%%
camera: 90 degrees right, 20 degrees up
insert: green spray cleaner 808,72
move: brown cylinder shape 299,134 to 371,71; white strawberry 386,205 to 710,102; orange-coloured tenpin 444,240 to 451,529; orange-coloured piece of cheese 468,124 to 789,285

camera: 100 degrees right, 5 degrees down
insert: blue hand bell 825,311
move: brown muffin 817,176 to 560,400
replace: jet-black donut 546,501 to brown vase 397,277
%%
%%
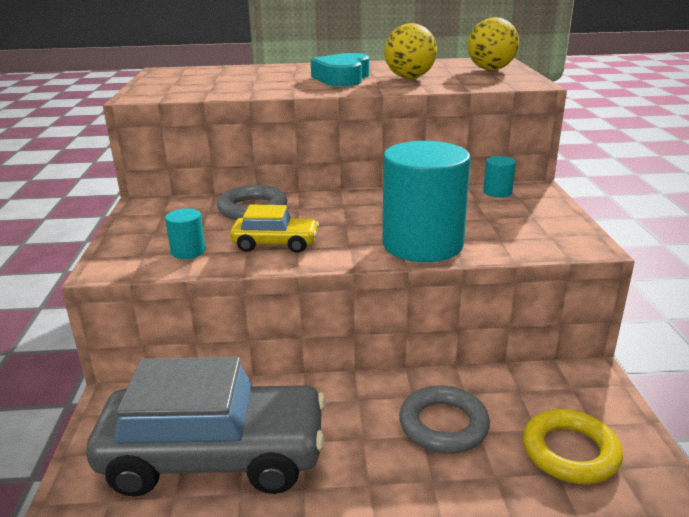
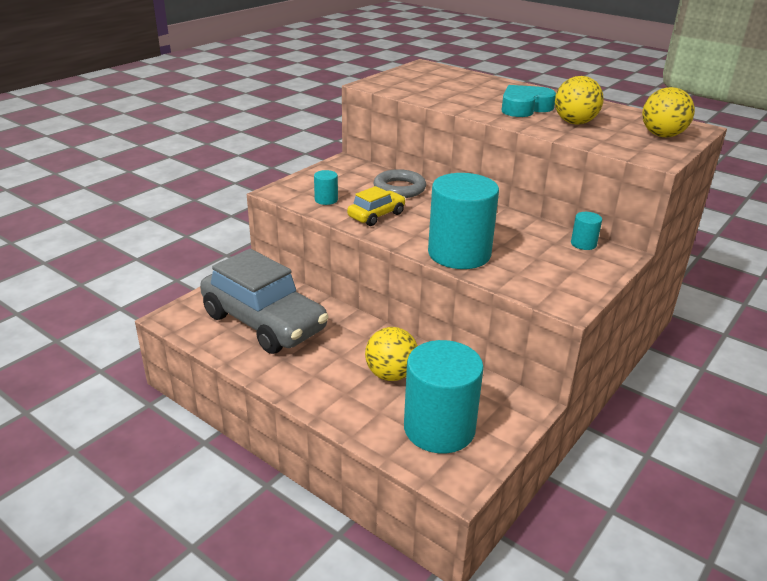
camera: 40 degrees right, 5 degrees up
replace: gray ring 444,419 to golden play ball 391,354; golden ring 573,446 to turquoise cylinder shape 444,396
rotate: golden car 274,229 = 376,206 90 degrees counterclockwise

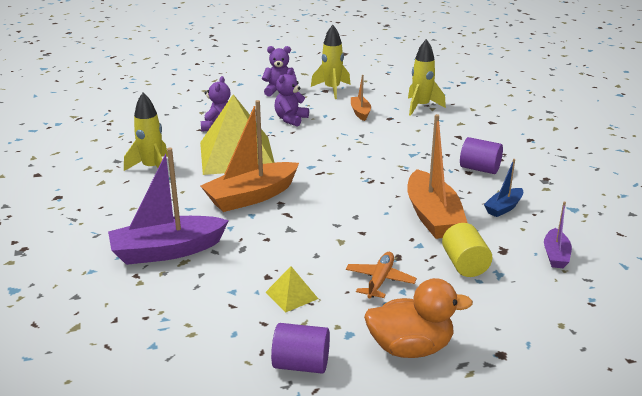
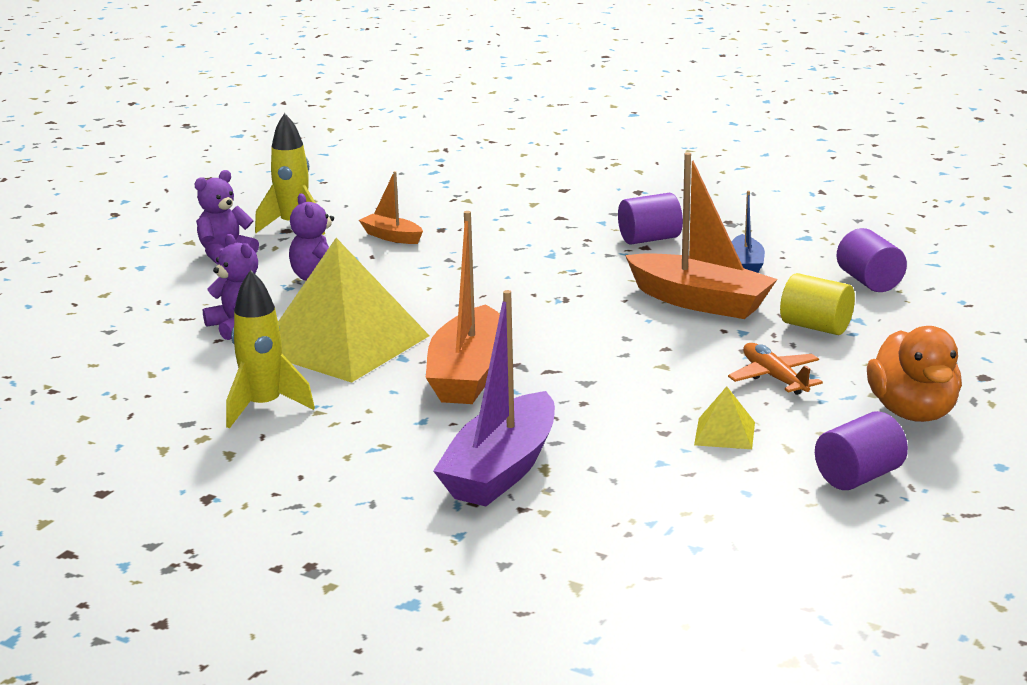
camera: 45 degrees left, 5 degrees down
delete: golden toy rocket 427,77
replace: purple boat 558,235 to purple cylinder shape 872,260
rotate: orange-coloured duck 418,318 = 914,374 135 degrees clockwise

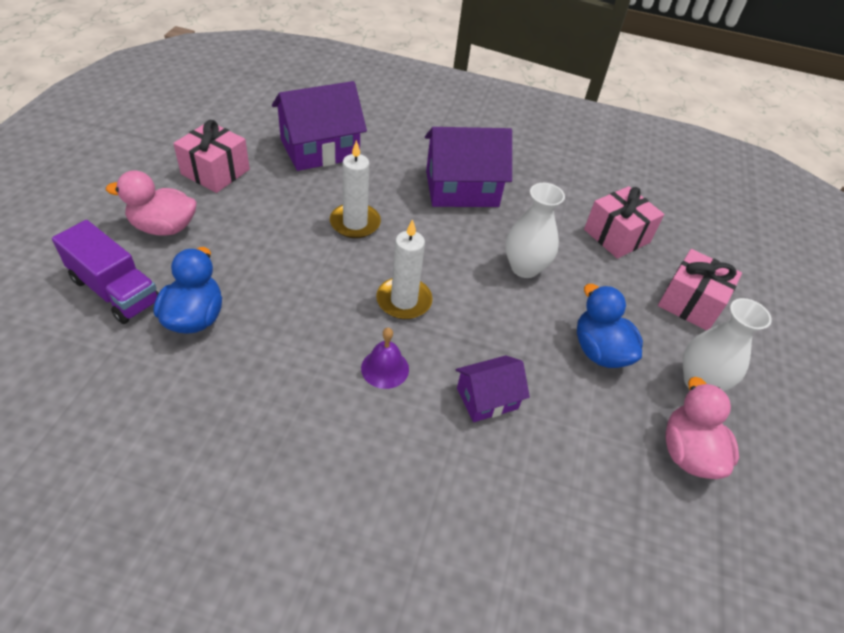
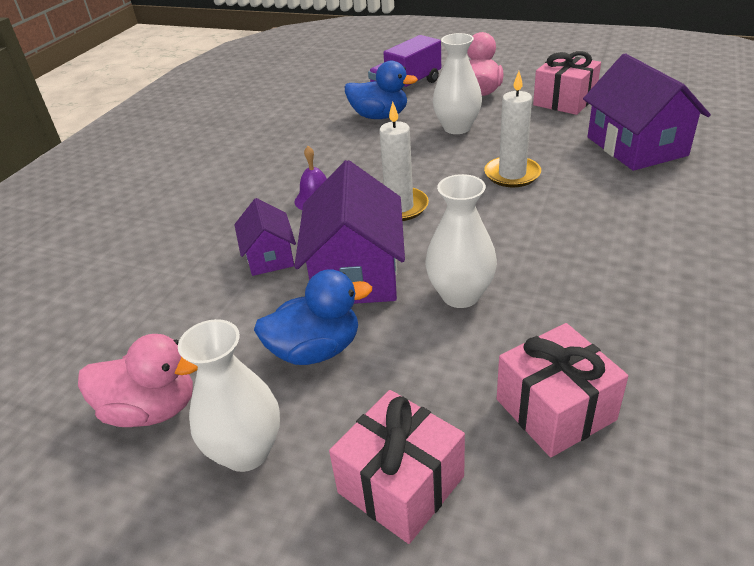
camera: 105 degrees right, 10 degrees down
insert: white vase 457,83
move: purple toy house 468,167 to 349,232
%%
%%
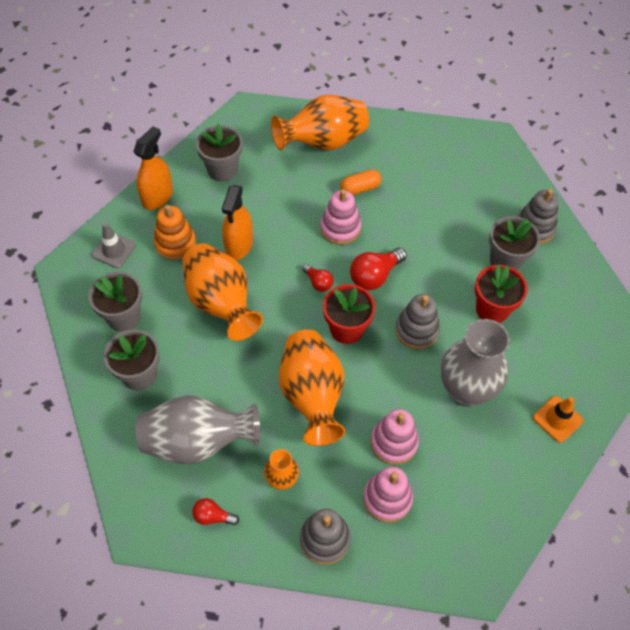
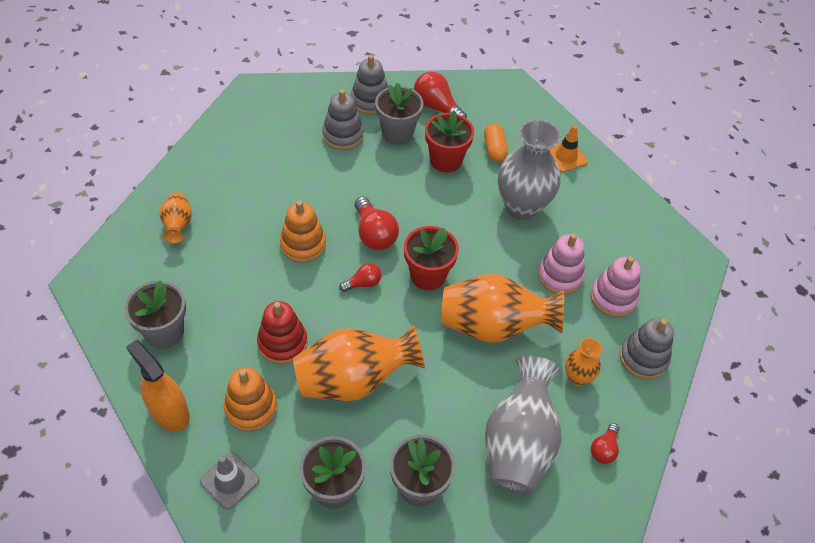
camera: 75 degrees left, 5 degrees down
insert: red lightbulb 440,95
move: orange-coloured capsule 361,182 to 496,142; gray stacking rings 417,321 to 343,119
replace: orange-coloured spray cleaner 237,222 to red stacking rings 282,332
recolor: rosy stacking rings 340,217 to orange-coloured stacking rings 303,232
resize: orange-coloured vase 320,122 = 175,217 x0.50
%%
* _Exercise prompt_
Find "camera: 90 degrees right, 20 degrees up" in the entries above and copy that whole line exactly, then each line after it through the line that contains "insert: green spray cleaner 808,72".

* _Output for this exercise_
camera: 90 degrees right, 20 degrees up
insert: green spray cleaner 808,72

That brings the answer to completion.